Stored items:
· · ·

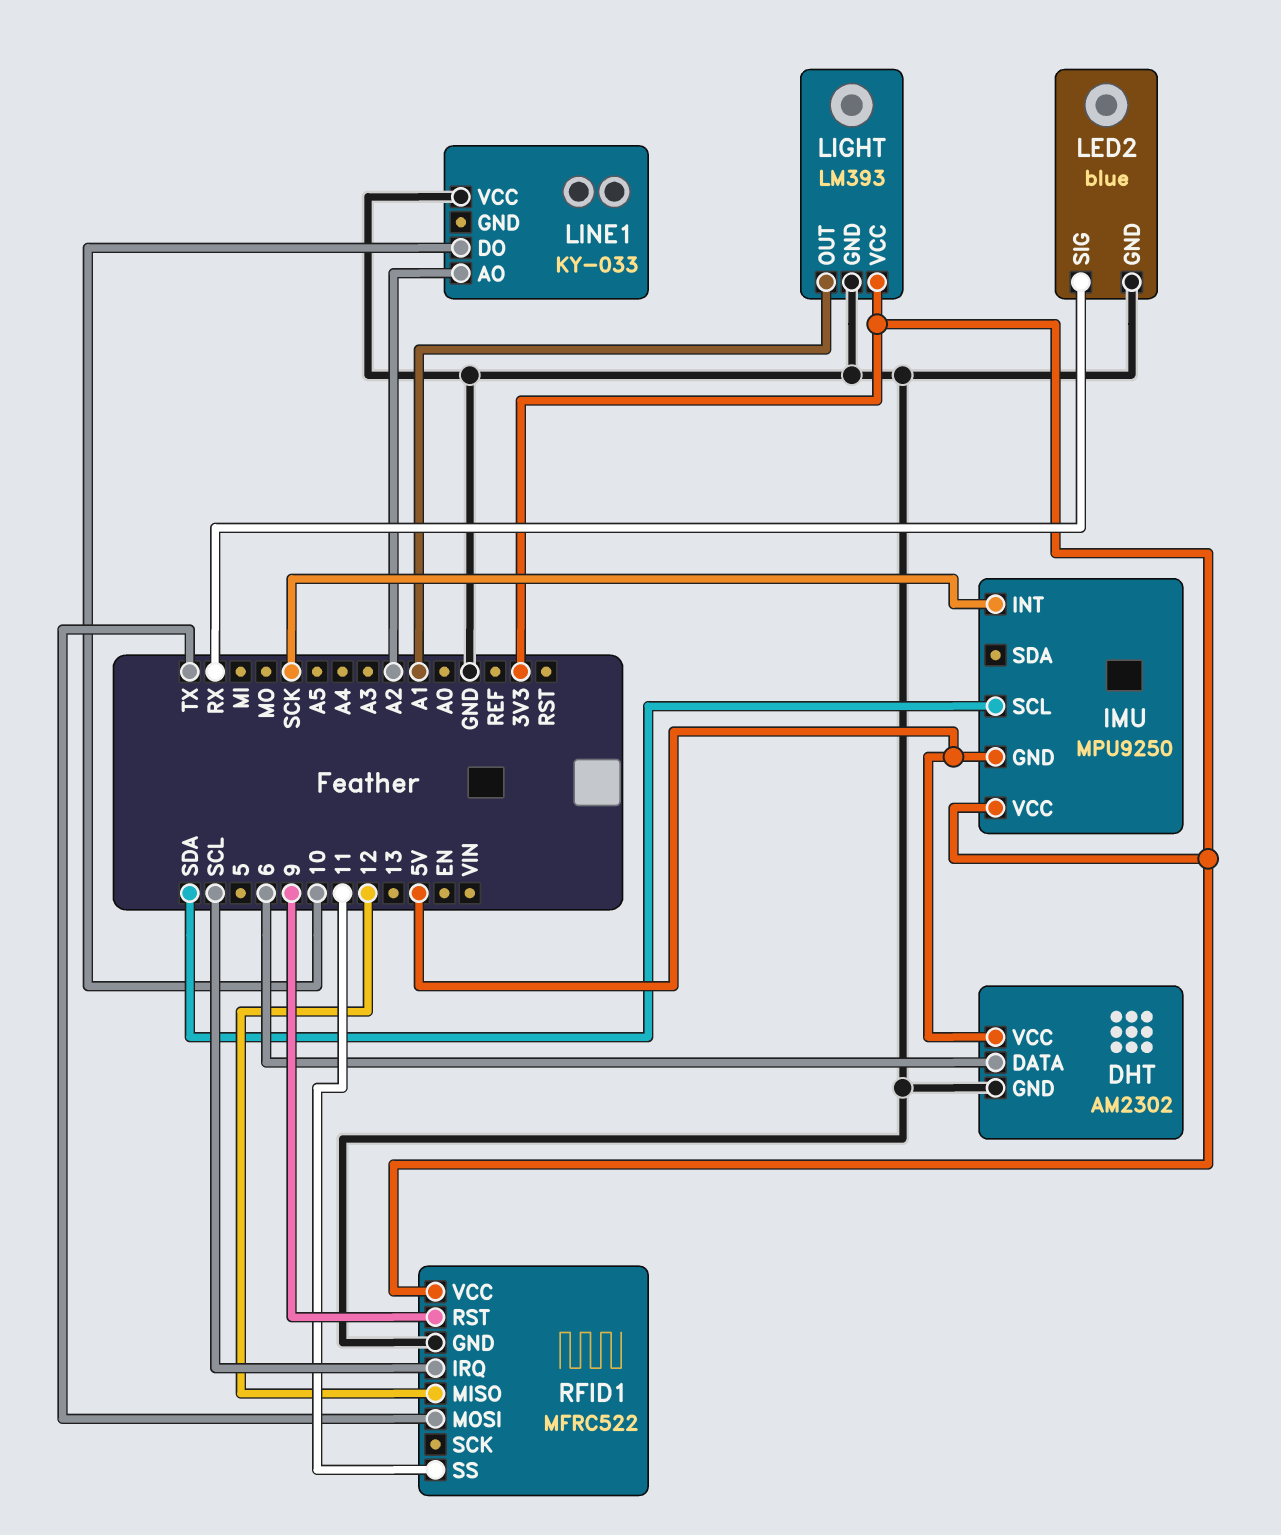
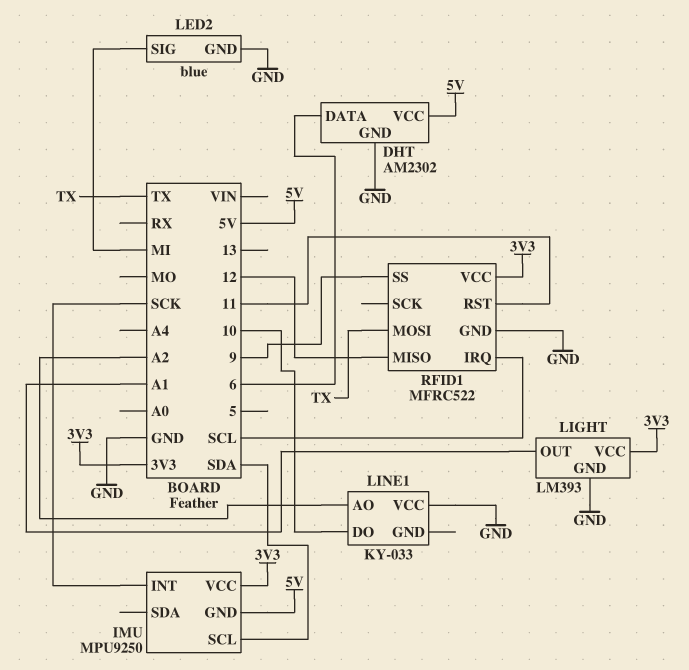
LED2 pin SIG: RX -> MI
RFID1 pin RST: 9 -> 11
RFID1 pin SS: 11 -> 9

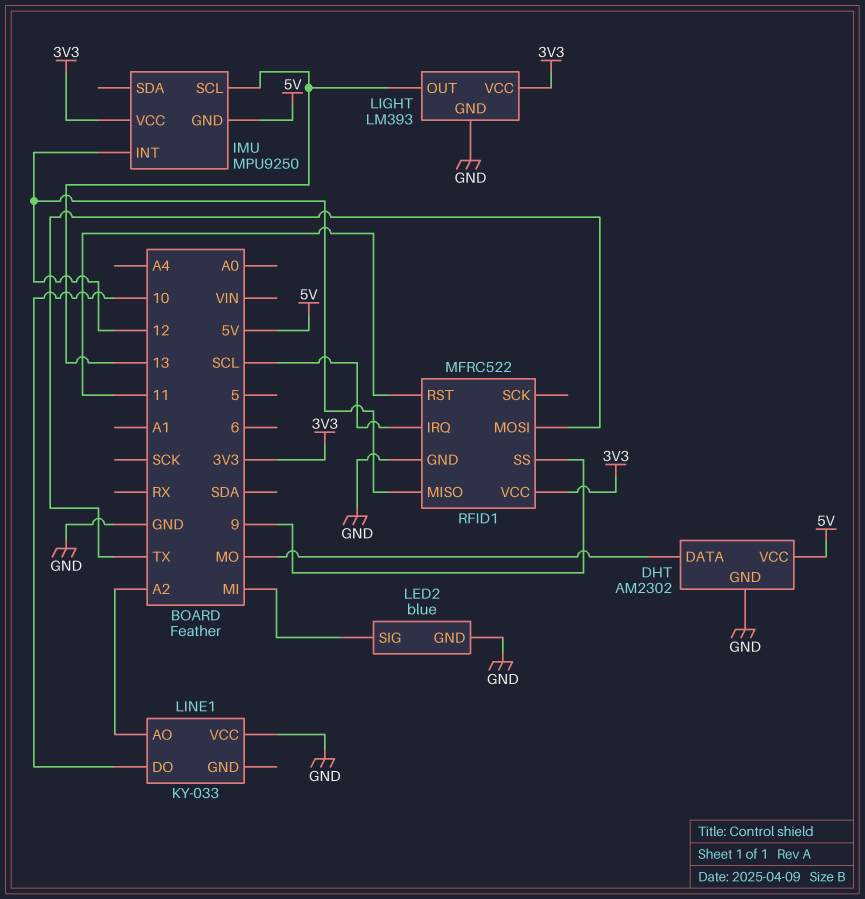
DHT pin DATA: 6 -> MO
IMU pin INT: SCK -> 12
IMU pin SCL: SDA -> 13
LIGHT pin OUT: A1 -> 13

· · ·

PROBLEM REQUIREMENTS:
Keep every word of the records and none of the pictures when you print them again.

TASK RESULT:
LED2 pin SIG: RX -> MI
RFID1 pin RST: 9 -> 11
RFID1 pin SS: 11 -> 9

DHT pin DATA: 6 -> MO
IMU pin INT: SCK -> 12
IMU pin SCL: SDA -> 13
LIGHT pin OUT: A1 -> 13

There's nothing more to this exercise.